| What the task asks |
Take the material below and reproduce, word for word, only the lines from the line with "DRIVER2 pin ENA: D3 -> D1" through the line with "SOIL3: HW-390 -> YL-69".

| Material for this task |
▬▬▬
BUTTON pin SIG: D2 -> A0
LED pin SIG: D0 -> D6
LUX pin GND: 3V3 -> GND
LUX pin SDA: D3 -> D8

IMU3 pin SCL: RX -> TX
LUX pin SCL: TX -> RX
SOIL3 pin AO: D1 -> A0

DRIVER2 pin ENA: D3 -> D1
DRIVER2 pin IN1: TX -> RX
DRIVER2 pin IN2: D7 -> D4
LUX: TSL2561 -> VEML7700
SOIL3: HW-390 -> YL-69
▬▬▬
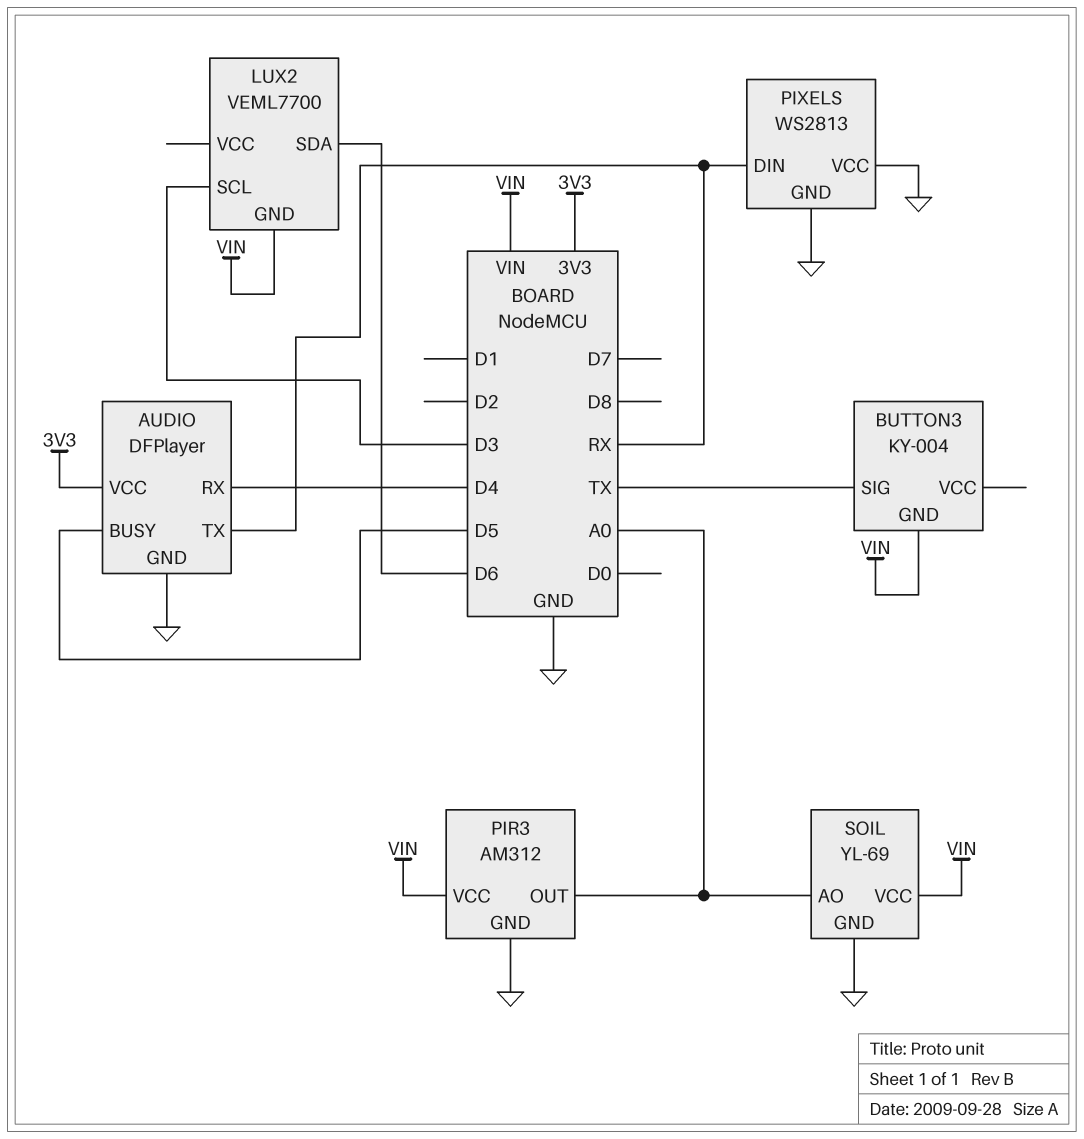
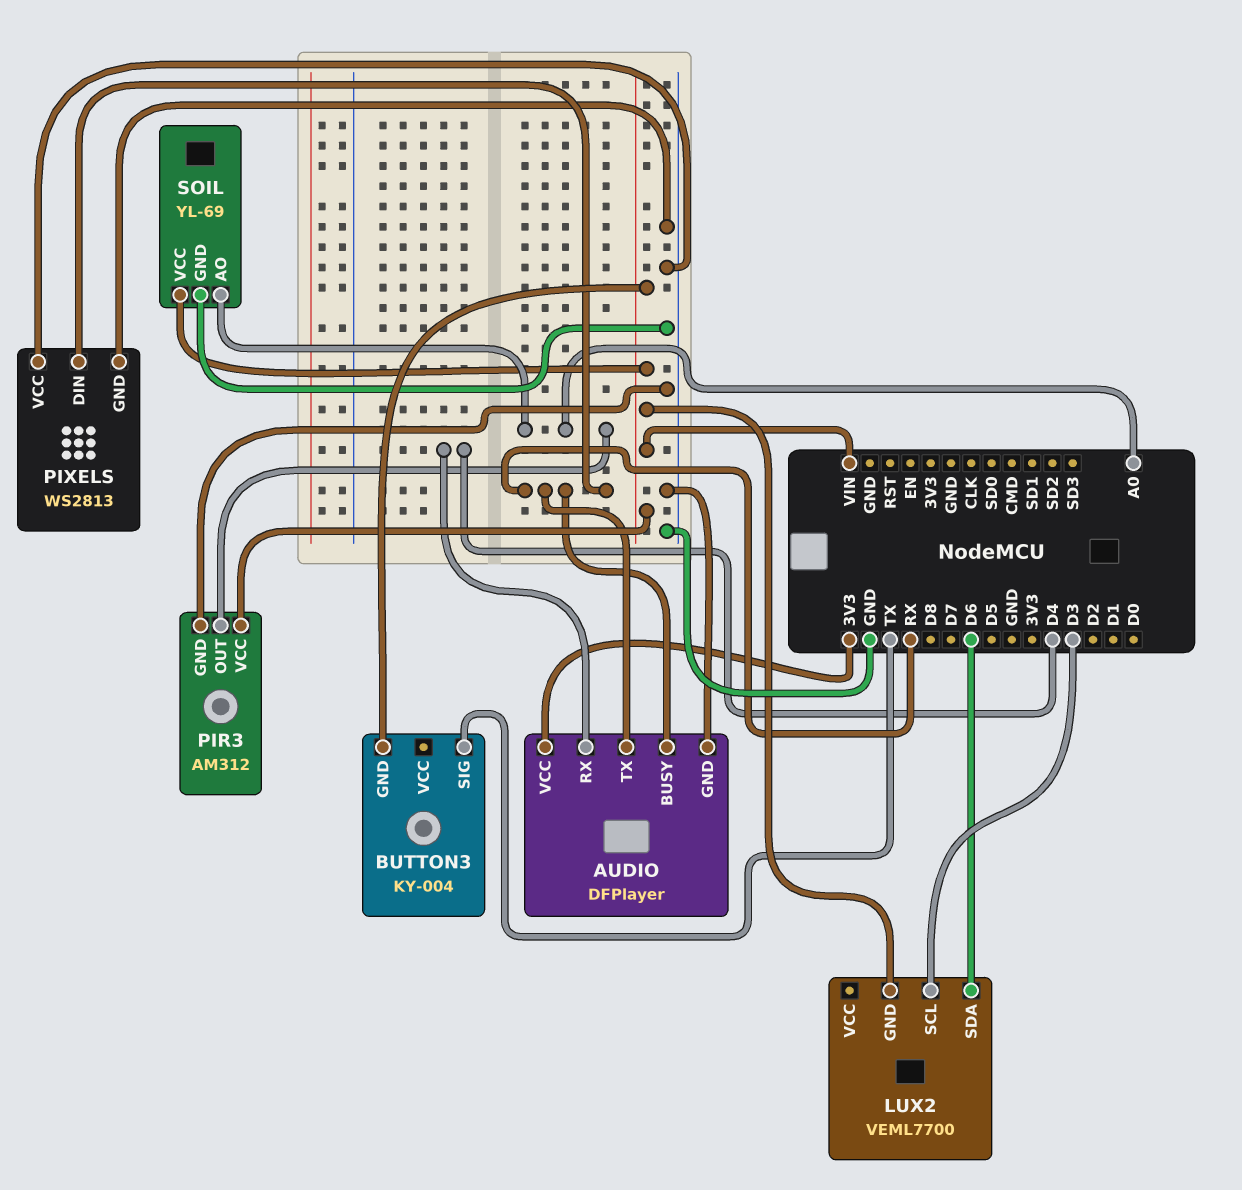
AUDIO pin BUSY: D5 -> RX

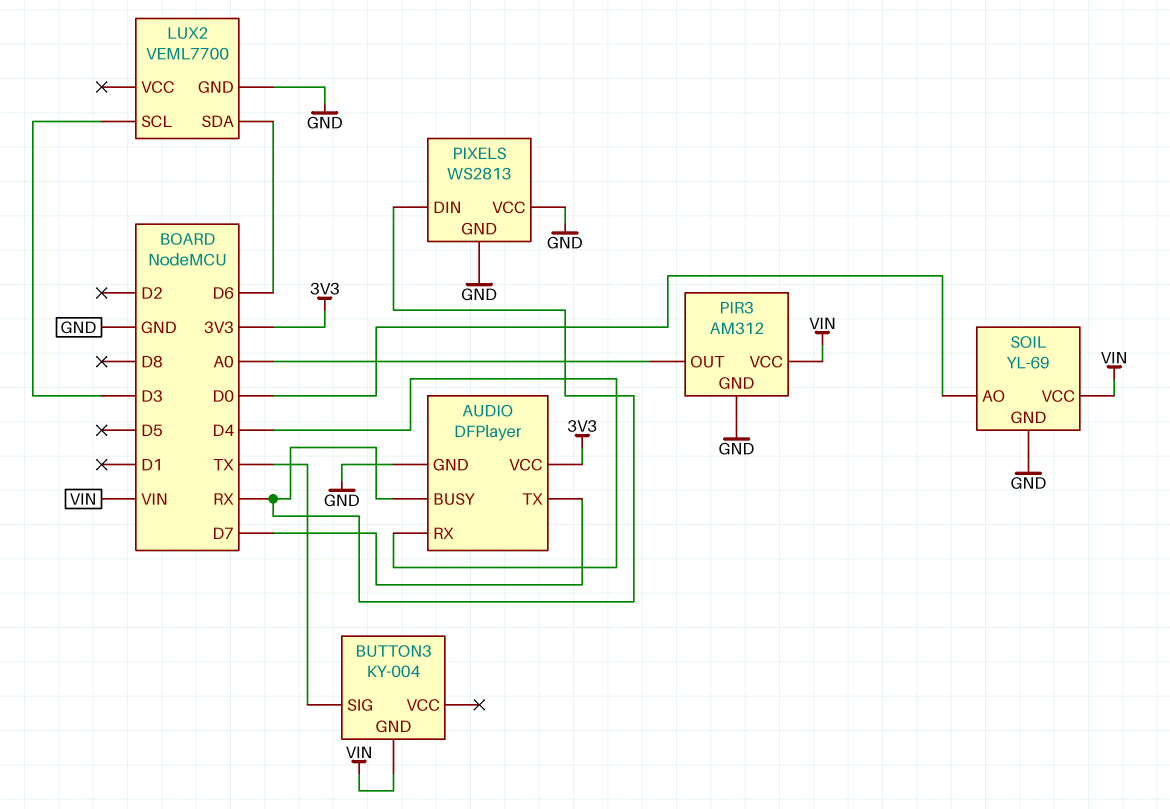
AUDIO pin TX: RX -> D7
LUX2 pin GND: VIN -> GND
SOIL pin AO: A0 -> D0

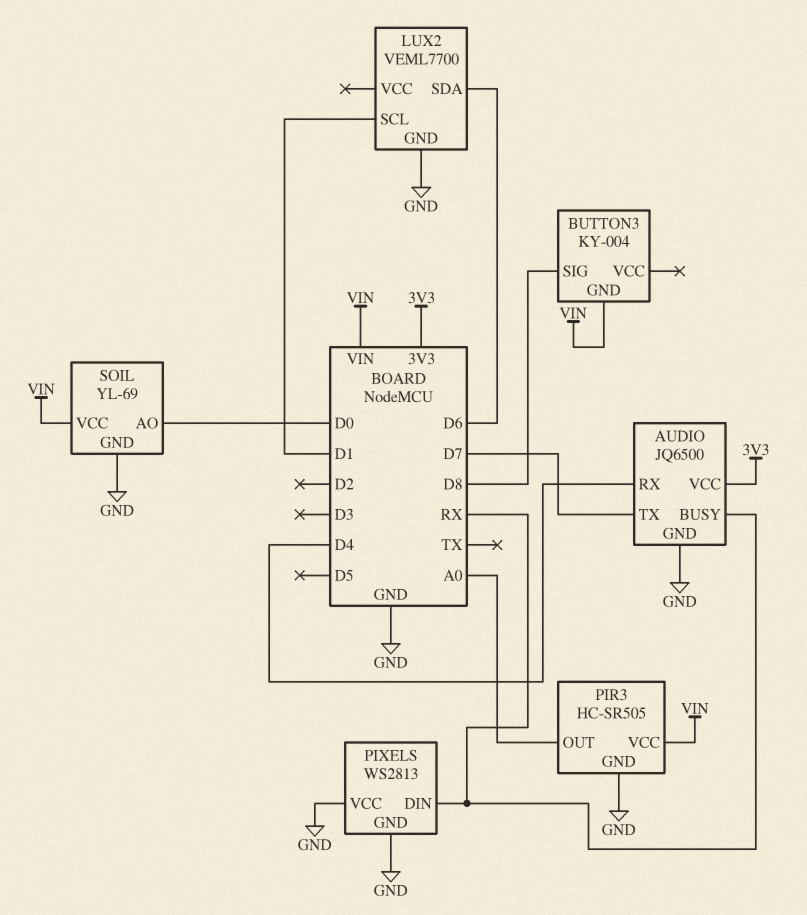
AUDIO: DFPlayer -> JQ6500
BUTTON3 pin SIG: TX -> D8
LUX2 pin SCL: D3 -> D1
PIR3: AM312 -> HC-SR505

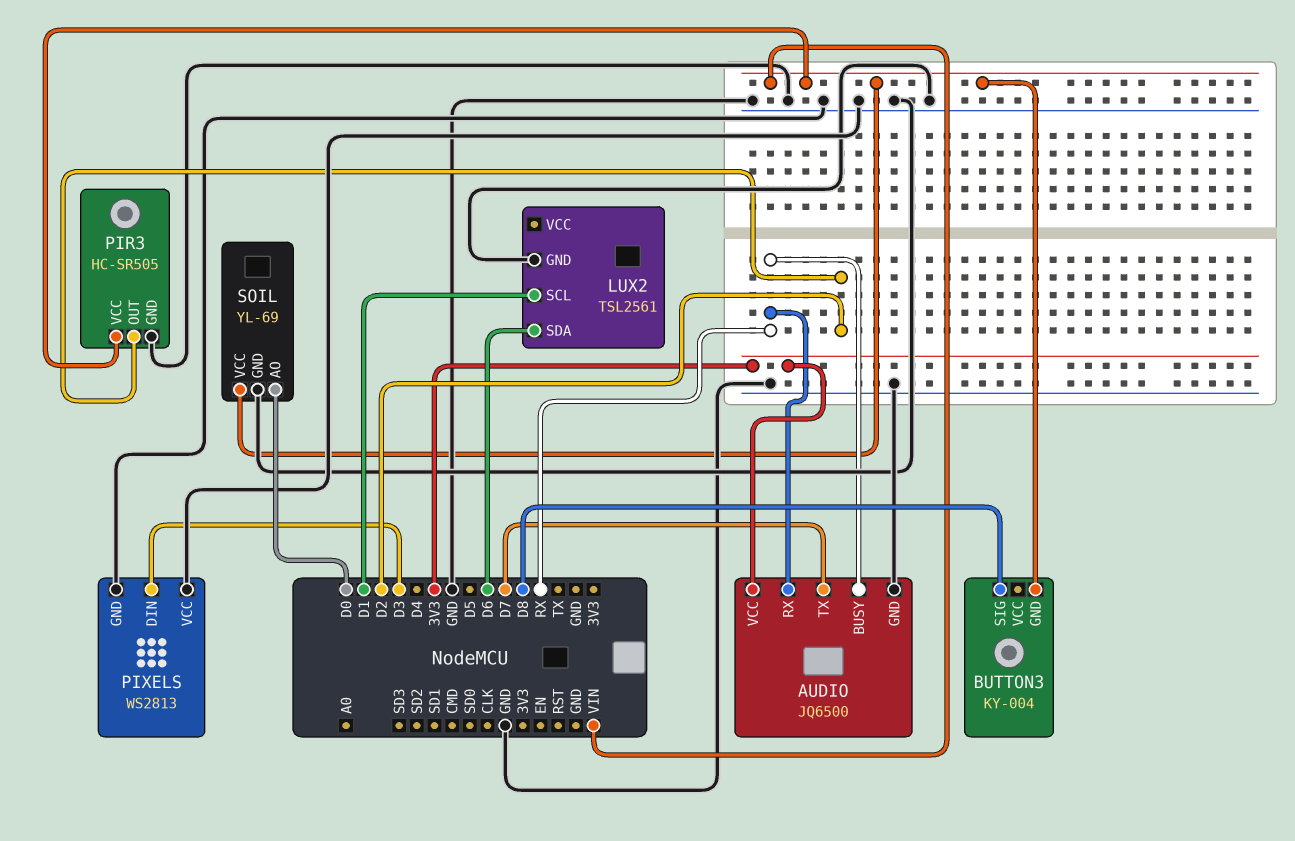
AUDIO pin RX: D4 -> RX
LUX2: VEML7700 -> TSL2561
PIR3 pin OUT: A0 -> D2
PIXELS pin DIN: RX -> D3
▬▬▬
| Exercise result |
DRIVER2 pin ENA: D3 -> D1
DRIVER2 pin IN1: TX -> RX
DRIVER2 pin IN2: D7 -> D4
LUX: TSL2561 -> VEML7700
SOIL3: HW-390 -> YL-69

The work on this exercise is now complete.